◆ **GIVEN REQUEST**
Find every line in the data below that contains the word "positioned" and copy each of those lines out in full. Case counts.

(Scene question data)
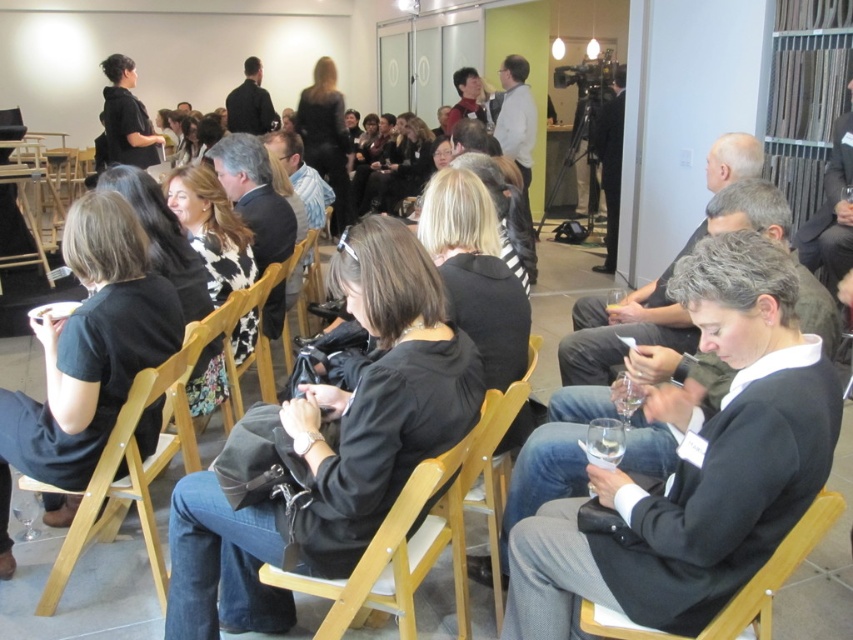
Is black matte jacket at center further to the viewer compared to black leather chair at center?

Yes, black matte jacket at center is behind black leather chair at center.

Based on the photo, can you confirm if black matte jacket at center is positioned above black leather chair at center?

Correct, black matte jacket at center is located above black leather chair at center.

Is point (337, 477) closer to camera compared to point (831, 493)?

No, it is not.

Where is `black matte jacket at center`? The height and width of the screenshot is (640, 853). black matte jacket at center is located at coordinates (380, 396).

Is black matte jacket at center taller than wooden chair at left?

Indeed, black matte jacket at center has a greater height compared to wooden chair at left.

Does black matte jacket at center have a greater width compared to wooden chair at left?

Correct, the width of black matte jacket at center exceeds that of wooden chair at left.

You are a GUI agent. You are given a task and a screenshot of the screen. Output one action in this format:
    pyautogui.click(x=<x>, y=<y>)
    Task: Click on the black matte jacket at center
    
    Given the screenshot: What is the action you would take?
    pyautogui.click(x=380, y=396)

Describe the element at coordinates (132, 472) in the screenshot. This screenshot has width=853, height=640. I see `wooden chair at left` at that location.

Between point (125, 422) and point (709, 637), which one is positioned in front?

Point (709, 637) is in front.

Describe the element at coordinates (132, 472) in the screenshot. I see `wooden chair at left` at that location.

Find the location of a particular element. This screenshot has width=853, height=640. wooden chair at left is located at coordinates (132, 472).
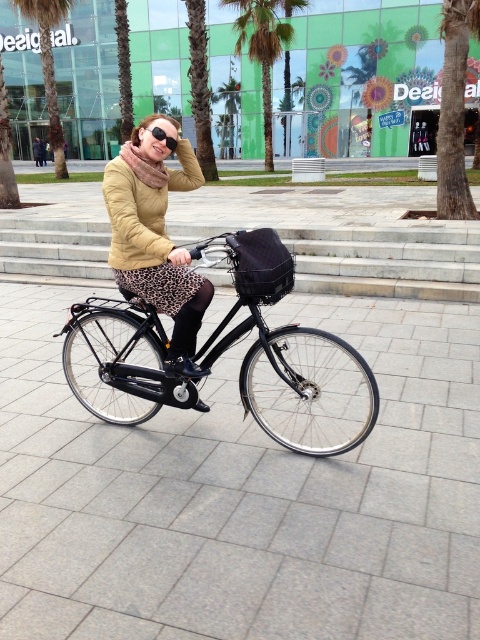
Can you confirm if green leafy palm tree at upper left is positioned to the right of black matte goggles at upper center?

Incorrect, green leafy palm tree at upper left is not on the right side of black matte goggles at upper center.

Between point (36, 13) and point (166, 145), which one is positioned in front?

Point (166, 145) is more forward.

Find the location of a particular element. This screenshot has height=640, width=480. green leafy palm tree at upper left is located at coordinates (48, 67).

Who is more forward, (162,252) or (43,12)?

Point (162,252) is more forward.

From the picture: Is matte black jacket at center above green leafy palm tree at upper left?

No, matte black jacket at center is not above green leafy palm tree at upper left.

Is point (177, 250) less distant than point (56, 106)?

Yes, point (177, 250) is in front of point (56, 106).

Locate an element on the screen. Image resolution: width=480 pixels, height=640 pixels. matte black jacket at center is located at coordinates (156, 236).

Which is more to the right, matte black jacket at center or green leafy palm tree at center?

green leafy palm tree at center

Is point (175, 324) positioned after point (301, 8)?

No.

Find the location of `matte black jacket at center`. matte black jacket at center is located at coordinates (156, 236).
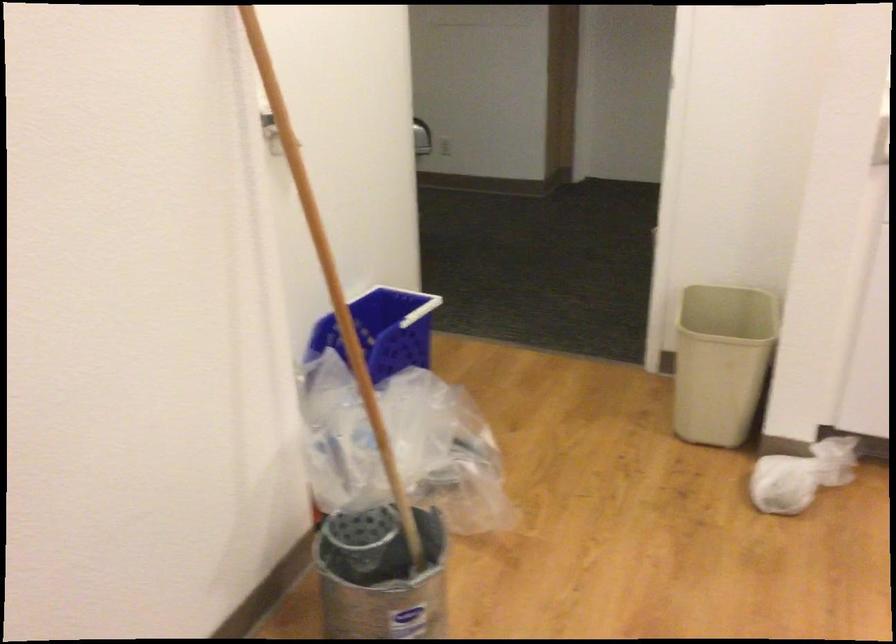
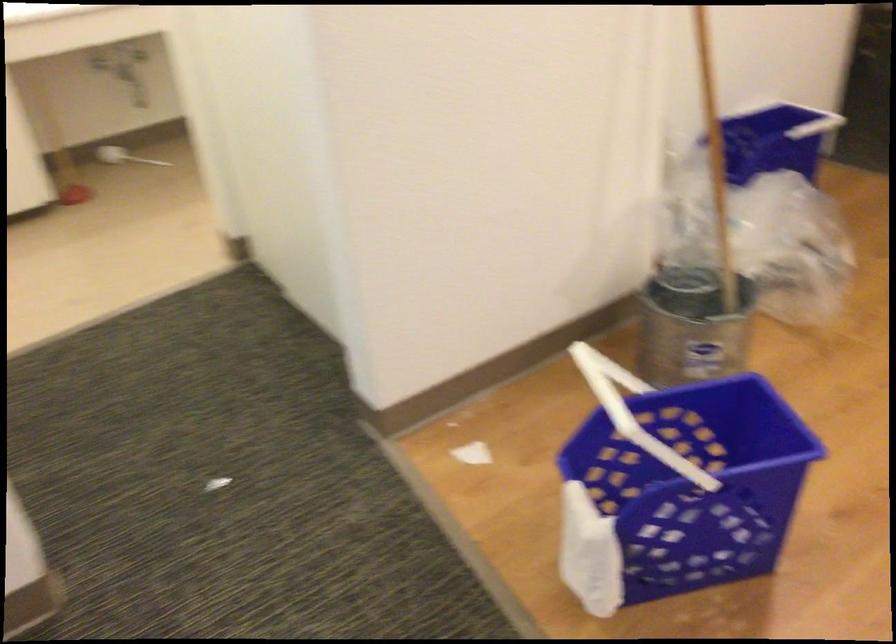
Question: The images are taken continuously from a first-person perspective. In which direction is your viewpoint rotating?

◆ **SOLUTION TO THE EXERCISE**
Based on the photo, can you confirm if black matte jacket at center is positioned above black leather chair at center?
Between point (125, 422) and point (709, 637), which one is positioned in front?
Can you confirm if green leafy palm tree at upper left is positioned to the right of black matte goggles at upper center?
Between point (36, 13) and point (166, 145), which one is positioned in front?
Is point (175, 324) positioned after point (301, 8)?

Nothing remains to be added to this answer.